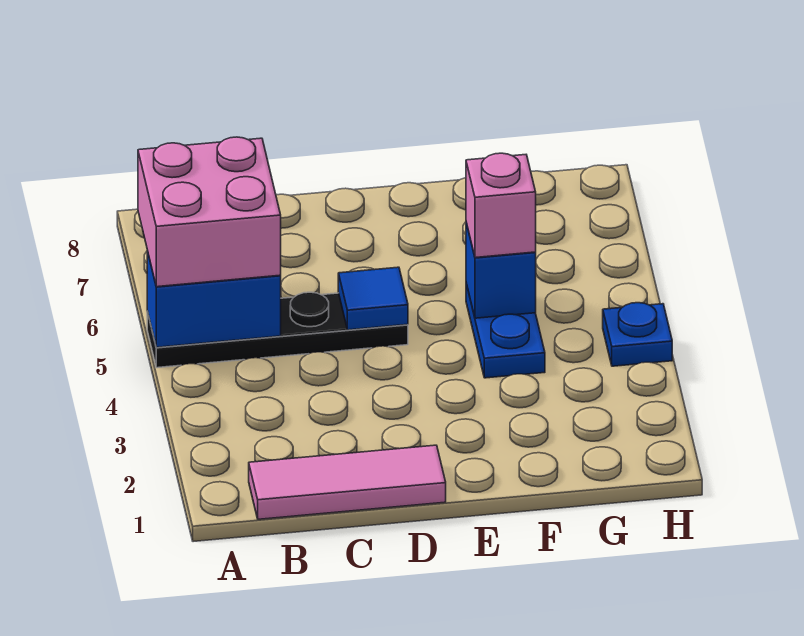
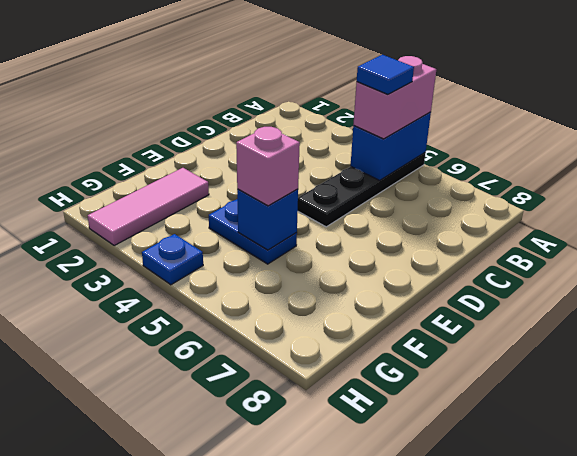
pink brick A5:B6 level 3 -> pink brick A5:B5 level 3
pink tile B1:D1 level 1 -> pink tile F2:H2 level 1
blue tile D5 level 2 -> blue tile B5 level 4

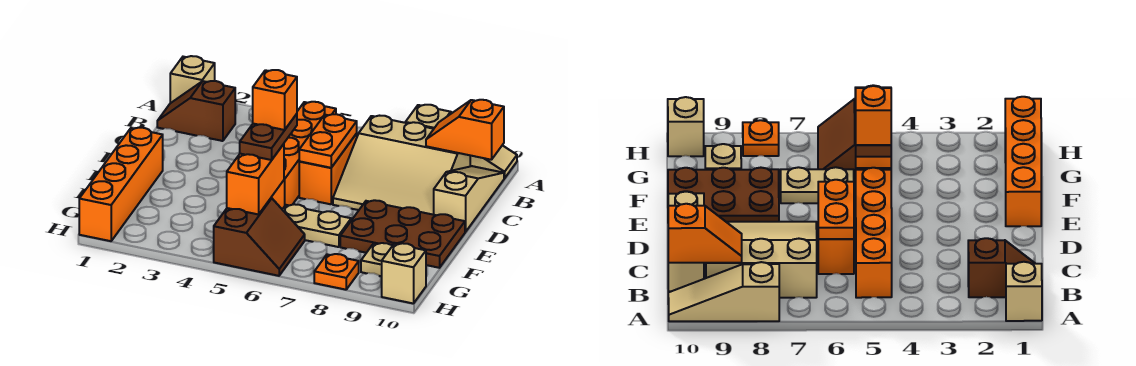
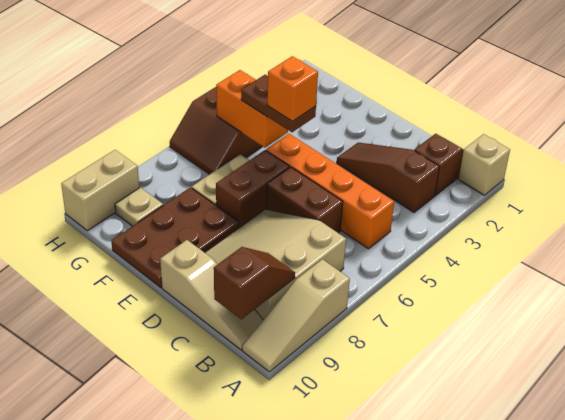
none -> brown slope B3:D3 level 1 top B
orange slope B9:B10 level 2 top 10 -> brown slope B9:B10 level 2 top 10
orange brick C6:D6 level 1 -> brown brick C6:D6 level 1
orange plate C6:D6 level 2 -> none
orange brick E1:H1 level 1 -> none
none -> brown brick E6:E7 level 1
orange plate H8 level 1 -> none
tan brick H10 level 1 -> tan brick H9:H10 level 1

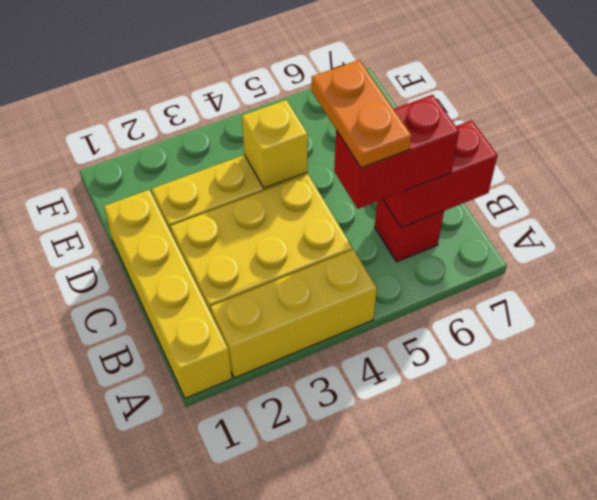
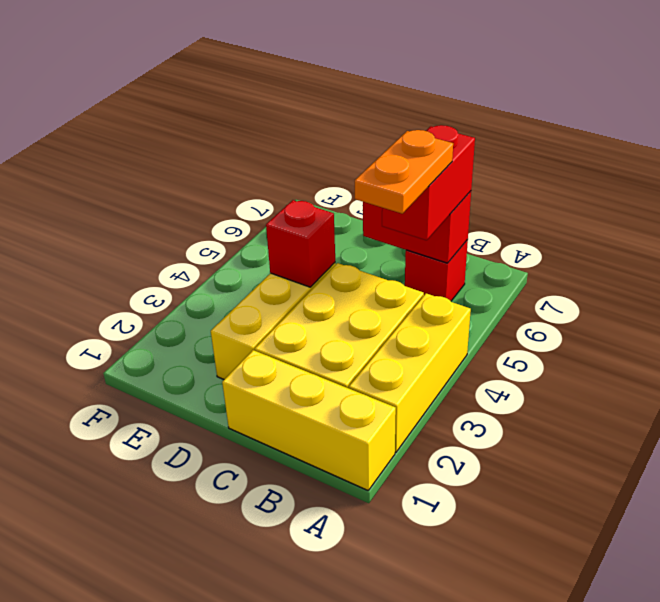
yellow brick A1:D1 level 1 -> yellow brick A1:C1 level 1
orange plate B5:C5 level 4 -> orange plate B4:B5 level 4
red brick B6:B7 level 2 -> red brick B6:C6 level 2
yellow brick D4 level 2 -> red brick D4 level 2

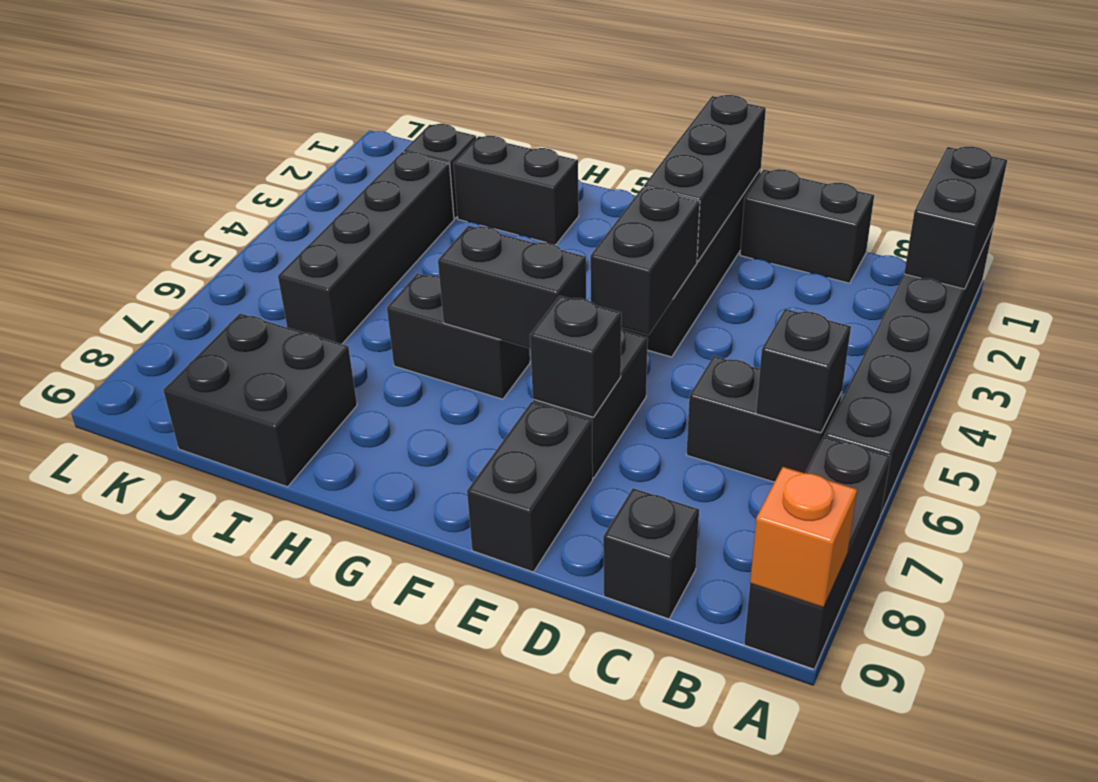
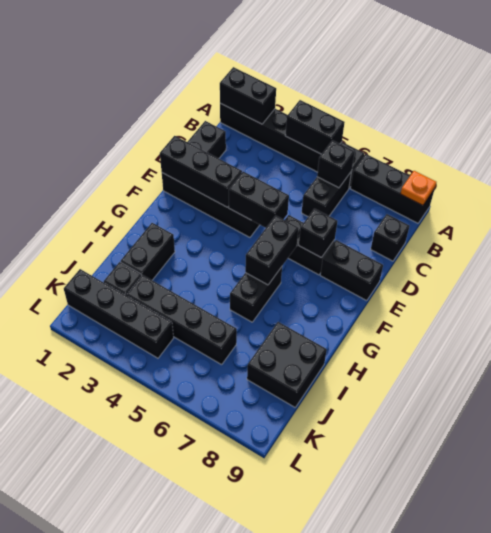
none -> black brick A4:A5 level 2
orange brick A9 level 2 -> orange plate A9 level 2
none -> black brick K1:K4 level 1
┄┄┄┄┄┄
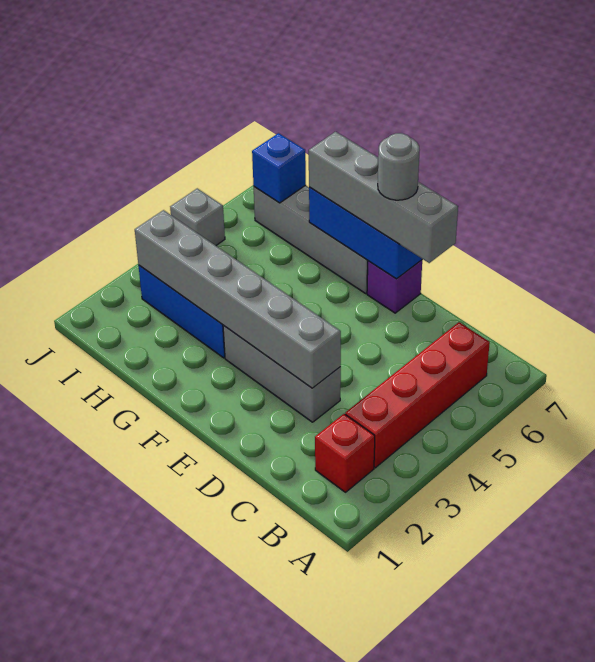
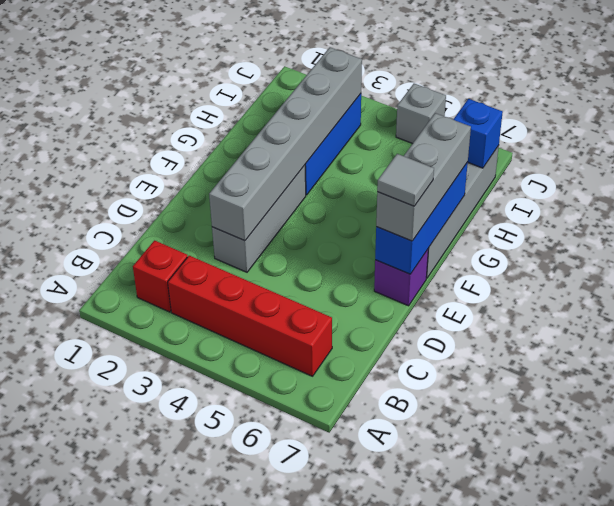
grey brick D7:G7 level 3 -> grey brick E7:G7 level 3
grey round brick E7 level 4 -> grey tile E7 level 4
┄┄┄┄┄┄
Copy exactly the lines of the listing above between the one holding "red brick B6:B7" and the one holding "none -> black brick K1:K4 level 1", inclusive; omit all pictures.

» **EXERCISE RESULT**:
red brick B6:B7 level 2 -> red brick B6:C6 level 2
yellow brick D4 level 2 -> red brick D4 level 2

none -> black brick A4:A5 level 2
orange brick A9 level 2 -> orange plate A9 level 2
none -> black brick K1:K4 level 1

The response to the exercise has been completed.